• _DATA FOR REVIEW_:

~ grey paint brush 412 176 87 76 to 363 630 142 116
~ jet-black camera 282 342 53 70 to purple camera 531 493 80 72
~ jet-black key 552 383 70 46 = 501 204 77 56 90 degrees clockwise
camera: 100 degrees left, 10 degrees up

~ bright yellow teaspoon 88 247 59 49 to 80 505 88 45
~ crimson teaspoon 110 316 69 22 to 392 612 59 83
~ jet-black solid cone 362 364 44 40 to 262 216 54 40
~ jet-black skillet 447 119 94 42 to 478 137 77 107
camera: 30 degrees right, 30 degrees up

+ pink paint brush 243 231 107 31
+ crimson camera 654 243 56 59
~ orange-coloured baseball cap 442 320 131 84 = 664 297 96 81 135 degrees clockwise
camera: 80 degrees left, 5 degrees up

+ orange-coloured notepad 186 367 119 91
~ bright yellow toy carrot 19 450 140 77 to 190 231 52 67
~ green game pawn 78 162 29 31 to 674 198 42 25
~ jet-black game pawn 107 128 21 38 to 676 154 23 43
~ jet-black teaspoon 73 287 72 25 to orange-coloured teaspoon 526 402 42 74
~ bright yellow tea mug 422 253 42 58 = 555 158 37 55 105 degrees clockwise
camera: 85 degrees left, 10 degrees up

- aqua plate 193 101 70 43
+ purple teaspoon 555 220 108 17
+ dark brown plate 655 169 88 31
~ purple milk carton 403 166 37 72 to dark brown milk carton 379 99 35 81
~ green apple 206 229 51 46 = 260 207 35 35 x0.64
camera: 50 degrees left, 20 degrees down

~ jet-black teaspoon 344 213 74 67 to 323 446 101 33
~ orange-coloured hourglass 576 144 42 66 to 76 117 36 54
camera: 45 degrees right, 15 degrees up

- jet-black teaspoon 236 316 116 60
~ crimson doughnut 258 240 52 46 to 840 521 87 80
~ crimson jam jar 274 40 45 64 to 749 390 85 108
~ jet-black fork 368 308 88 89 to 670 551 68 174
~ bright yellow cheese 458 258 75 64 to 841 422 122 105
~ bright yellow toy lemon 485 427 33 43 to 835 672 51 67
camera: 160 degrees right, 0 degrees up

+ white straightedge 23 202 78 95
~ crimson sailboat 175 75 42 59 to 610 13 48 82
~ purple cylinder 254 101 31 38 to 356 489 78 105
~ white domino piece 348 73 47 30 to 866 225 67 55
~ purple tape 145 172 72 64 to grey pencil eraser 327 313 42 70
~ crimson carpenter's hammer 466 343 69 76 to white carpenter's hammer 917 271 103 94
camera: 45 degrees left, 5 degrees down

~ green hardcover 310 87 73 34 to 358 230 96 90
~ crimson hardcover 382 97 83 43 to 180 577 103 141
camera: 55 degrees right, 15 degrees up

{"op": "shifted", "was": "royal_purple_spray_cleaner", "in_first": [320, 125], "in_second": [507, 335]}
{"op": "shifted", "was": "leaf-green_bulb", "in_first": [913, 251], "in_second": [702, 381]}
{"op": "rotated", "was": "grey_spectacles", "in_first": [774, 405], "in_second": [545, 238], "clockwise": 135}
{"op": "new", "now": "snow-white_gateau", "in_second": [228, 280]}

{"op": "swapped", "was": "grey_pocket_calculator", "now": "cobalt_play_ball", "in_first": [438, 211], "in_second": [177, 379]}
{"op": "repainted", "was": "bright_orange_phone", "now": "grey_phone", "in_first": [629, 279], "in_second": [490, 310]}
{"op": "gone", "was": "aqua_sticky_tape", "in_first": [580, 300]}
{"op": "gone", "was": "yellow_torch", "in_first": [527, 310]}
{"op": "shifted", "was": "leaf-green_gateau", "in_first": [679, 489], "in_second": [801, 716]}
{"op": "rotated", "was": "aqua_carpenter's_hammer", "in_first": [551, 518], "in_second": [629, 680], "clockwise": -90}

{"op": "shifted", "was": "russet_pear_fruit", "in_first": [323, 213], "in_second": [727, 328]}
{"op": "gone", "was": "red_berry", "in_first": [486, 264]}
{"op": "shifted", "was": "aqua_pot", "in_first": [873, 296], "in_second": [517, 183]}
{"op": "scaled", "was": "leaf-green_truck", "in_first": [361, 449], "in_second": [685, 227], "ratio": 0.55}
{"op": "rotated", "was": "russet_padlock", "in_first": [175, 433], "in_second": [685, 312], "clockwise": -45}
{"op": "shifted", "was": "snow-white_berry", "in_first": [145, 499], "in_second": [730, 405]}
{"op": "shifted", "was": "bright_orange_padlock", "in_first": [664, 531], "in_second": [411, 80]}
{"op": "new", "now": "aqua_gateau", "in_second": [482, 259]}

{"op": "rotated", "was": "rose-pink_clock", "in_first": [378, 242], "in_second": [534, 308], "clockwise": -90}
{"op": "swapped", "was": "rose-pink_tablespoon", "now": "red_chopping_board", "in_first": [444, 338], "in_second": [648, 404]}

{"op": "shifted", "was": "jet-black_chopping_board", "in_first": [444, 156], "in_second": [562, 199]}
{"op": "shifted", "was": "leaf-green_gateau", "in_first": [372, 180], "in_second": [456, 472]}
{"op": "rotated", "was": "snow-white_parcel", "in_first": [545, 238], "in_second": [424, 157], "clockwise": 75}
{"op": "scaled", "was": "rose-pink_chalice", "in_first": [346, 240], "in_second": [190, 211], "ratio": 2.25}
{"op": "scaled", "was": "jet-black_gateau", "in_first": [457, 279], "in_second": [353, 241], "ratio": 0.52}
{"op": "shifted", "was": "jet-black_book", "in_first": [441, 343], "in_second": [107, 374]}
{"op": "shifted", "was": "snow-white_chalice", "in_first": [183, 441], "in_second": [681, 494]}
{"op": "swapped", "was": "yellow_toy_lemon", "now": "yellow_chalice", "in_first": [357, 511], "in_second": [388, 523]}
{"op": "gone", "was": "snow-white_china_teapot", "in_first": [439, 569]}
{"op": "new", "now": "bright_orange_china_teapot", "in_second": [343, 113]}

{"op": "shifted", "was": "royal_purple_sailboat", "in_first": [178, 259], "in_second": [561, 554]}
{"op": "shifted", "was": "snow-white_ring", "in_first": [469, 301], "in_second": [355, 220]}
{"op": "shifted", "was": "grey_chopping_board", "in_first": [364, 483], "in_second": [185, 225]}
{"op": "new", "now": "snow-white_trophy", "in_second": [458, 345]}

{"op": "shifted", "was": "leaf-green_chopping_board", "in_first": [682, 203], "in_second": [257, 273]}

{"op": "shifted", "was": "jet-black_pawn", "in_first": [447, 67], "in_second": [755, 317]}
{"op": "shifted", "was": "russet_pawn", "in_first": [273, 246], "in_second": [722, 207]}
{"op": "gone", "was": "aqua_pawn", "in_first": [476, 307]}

• _WHAT THE TASK ASKS_:
Word for word, restate the whole of the material above.

• _EXERCISE RESULT_:
~ grey paint brush 412 176 87 76 to 363 630 142 116
~ jet-black camera 282 342 53 70 to purple camera 531 493 80 72
~ jet-black key 552 383 70 46 = 501 204 77 56 90 degrees clockwise
camera: 100 degrees left, 10 degrees up

~ bright yellow teaspoon 88 247 59 49 to 80 505 88 45
~ crimson teaspoon 110 316 69 22 to 392 612 59 83
~ jet-black solid cone 362 364 44 40 to 262 216 54 40
~ jet-black skillet 447 119 94 42 to 478 137 77 107
camera: 30 degrees right, 30 degrees up

+ pink paint brush 243 231 107 31
+ crimson camera 654 243 56 59
~ orange-coloured baseball cap 442 320 131 84 = 664 297 96 81 135 degrees clockwise
camera: 80 degrees left, 5 degrees up

+ orange-coloured notepad 186 367 119 91
~ bright yellow toy carrot 19 450 140 77 to 190 231 52 67
~ green game pawn 78 162 29 31 to 674 198 42 25
~ jet-black game pawn 107 128 21 38 to 676 154 23 43
~ jet-black teaspoon 73 287 72 25 to orange-coloured teaspoon 526 402 42 74
~ bright yellow tea mug 422 253 42 58 = 555 158 37 55 105 degrees clockwise
camera: 85 degrees left, 10 degrees up

- aqua plate 193 101 70 43
+ purple teaspoon 555 220 108 17
+ dark brown plate 655 169 88 31
~ purple milk carton 403 166 37 72 to dark brown milk carton 379 99 35 81
~ green apple 206 229 51 46 = 260 207 35 35 x0.64
camera: 50 degrees left, 20 degrees down

~ jet-black teaspoon 344 213 74 67 to 323 446 101 33
~ orange-coloured hourglass 576 144 42 66 to 76 117 36 54
camera: 45 degrees right, 15 degrees up

- jet-black teaspoon 236 316 116 60
~ crimson doughnut 258 240 52 46 to 840 521 87 80
~ crimson jam jar 274 40 45 64 to 749 390 85 108
~ jet-black fork 368 308 88 89 to 670 551 68 174
~ bright yellow cheese 458 258 75 64 to 841 422 122 105
~ bright yellow toy lemon 485 427 33 43 to 835 672 51 67
camera: 160 degrees right, 0 degrees up

+ white straightedge 23 202 78 95
~ crimson sailboat 175 75 42 59 to 610 13 48 82
~ purple cylinder 254 101 31 38 to 356 489 78 105
~ white domino piece 348 73 47 30 to 866 225 67 55
~ purple tape 145 172 72 64 to grey pencil eraser 327 313 42 70
~ crimson carpenter's hammer 466 343 69 76 to white carpenter's hammer 917 271 103 94
camera: 45 degrees left, 5 degrees down

~ green hardcover 310 87 73 34 to 358 230 96 90
~ crimson hardcover 382 97 83 43 to 180 577 103 141
camera: 55 degrees right, 15 degrees up

{"op": "shifted", "was": "royal_purple_spray_cleaner", "in_first": [320, 125], "in_second": [507, 335]}
{"op": "shifted", "was": "leaf-green_bulb", "in_first": [913, 251], "in_second": [702, 381]}
{"op": "rotated", "was": "grey_spectacles", "in_first": [774, 405], "in_second": [545, 238], "clockwise": 135}
{"op": "new", "now": "snow-white_gateau", "in_second": [228, 280]}

{"op": "swapped", "was": "grey_pocket_calculator", "now": "cobalt_play_ball", "in_first": [438, 211], "in_second": [177, 379]}
{"op": "repainted", "was": "bright_orange_phone", "now": "grey_phone", "in_first": [629, 279], "in_second": [490, 310]}
{"op": "gone", "was": "aqua_sticky_tape", "in_first": [580, 300]}
{"op": "gone", "was": "yellow_torch", "in_first": [527, 310]}
{"op": "shifted", "was": "leaf-green_gateau", "in_first": [679, 489], "in_second": [801, 716]}
{"op": "rotated", "was": "aqua_carpenter's_hammer", "in_first": [551, 518], "in_second": [629, 680], "clockwise": -90}

{"op": "shifted", "was": "russet_pear_fruit", "in_first": [323, 213], "in_second": [727, 328]}
{"op": "gone", "was": "red_berry", "in_first": [486, 264]}
{"op": "shifted", "was": "aqua_pot", "in_first": [873, 296], "in_second": [517, 183]}
{"op": "scaled", "was": "leaf-green_truck", "in_first": [361, 449], "in_second": [685, 227], "ratio": 0.55}
{"op": "rotated", "was": "russet_padlock", "in_first": [175, 433], "in_second": [685, 312], "clockwise": -45}
{"op": "shifted", "was": "snow-white_berry", "in_first": [145, 499], "in_second": [730, 405]}
{"op": "shifted", "was": "bright_orange_padlock", "in_first": [664, 531], "in_second": [411, 80]}
{"op": "new", "now": "aqua_gateau", "in_second": [482, 259]}

{"op": "rotated", "was": "rose-pink_clock", "in_first": [378, 242], "in_second": [534, 308], "clockwise": -90}
{"op": "swapped", "was": "rose-pink_tablespoon", "now": "red_chopping_board", "in_first": [444, 338], "in_second": [648, 404]}

{"op": "shifted", "was": "jet-black_chopping_board", "in_first": [444, 156], "in_second": [562, 199]}
{"op": "shifted", "was": "leaf-green_gateau", "in_first": [372, 180], "in_second": [456, 472]}
{"op": "rotated", "was": "snow-white_parcel", "in_first": [545, 238], "in_second": [424, 157], "clockwise": 75}
{"op": "scaled", "was": "rose-pink_chalice", "in_first": [346, 240], "in_second": [190, 211], "ratio": 2.25}
{"op": "scaled", "was": "jet-black_gateau", "in_first": [457, 279], "in_second": [353, 241], "ratio": 0.52}
{"op": "shifted", "was": "jet-black_book", "in_first": [441, 343], "in_second": [107, 374]}
{"op": "shifted", "was": "snow-white_chalice", "in_first": [183, 441], "in_second": [681, 494]}
{"op": "swapped", "was": "yellow_toy_lemon", "now": "yellow_chalice", "in_first": [357, 511], "in_second": [388, 523]}
{"op": "gone", "was": "snow-white_china_teapot", "in_first": [439, 569]}
{"op": "new", "now": "bright_orange_china_teapot", "in_second": [343, 113]}

{"op": "shifted", "was": "royal_purple_sailboat", "in_first": [178, 259], "in_second": [561, 554]}
{"op": "shifted", "was": "snow-white_ring", "in_first": [469, 301], "in_second": [355, 220]}
{"op": "shifted", "was": "grey_chopping_board", "in_first": [364, 483], "in_second": [185, 225]}
{"op": "new", "now": "snow-white_trophy", "in_second": [458, 345]}

{"op": "shifted", "was": "leaf-green_chopping_board", "in_first": [682, 203], "in_second": [257, 273]}

{"op": "shifted", "was": "jet-black_pawn", "in_first": [447, 67], "in_second": [755, 317]}
{"op": "shifted", "was": "russet_pawn", "in_first": [273, 246], "in_second": [722, 207]}
{"op": "gone", "was": "aqua_pawn", "in_first": [476, 307]}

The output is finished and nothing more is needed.